▶ Your objective
In how many lines of the data does the word "vaso" appear? Give the number by itself.

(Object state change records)

Start of Block

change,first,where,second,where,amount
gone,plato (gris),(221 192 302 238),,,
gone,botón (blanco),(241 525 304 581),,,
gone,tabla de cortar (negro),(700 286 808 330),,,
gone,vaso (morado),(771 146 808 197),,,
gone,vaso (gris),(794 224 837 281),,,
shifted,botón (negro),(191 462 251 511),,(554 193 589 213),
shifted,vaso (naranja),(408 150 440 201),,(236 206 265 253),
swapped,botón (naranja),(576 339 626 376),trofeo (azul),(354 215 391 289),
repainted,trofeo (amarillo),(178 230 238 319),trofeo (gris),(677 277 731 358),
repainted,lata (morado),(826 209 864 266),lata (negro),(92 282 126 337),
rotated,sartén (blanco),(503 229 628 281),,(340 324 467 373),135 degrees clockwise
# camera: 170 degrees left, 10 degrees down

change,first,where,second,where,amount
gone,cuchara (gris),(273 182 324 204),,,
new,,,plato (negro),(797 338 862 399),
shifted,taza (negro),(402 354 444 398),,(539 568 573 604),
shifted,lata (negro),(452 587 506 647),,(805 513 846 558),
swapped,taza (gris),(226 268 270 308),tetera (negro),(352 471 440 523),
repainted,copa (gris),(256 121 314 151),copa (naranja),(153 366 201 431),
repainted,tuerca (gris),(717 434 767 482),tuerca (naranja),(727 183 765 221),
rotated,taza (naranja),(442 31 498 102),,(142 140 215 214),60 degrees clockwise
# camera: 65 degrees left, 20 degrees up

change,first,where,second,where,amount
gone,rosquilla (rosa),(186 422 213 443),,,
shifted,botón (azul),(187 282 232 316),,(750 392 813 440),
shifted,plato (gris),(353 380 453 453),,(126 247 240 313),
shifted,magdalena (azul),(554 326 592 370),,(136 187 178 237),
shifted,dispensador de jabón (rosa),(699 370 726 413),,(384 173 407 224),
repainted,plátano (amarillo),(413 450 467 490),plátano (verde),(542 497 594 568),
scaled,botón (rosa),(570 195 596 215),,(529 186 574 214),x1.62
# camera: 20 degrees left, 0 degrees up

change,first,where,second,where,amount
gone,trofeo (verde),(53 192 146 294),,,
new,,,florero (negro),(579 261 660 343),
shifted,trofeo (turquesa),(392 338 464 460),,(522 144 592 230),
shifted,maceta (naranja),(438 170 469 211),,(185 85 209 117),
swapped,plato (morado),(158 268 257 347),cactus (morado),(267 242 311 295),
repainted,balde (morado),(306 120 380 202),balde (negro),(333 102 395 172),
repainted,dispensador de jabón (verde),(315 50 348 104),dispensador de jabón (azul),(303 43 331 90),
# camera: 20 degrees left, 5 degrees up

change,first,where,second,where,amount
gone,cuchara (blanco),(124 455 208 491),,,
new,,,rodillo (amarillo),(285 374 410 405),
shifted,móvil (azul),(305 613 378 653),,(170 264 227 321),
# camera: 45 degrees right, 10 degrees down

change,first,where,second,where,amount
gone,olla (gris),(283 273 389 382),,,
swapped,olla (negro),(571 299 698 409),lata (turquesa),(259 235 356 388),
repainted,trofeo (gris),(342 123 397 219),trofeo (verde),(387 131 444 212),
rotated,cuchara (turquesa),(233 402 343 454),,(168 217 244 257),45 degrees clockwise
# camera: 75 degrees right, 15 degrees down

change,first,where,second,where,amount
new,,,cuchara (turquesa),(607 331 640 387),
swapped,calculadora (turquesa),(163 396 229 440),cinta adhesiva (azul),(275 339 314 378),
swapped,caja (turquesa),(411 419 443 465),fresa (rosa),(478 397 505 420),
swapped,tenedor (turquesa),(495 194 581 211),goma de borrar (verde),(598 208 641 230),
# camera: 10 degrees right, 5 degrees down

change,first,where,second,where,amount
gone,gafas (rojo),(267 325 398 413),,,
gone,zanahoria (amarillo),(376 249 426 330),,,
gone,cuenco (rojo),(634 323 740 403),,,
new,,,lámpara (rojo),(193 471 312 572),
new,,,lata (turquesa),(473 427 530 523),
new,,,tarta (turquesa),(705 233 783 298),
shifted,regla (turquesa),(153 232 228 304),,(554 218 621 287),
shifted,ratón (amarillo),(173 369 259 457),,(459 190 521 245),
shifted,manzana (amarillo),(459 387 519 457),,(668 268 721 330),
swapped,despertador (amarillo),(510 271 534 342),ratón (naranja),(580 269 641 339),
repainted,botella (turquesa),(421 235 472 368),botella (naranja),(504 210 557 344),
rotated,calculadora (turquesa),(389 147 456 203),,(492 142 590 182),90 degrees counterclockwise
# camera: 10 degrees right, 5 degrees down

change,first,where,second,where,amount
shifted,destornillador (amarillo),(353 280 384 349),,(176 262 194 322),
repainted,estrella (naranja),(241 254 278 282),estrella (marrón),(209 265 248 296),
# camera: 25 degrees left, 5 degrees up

End of Block

▶ Answer below
3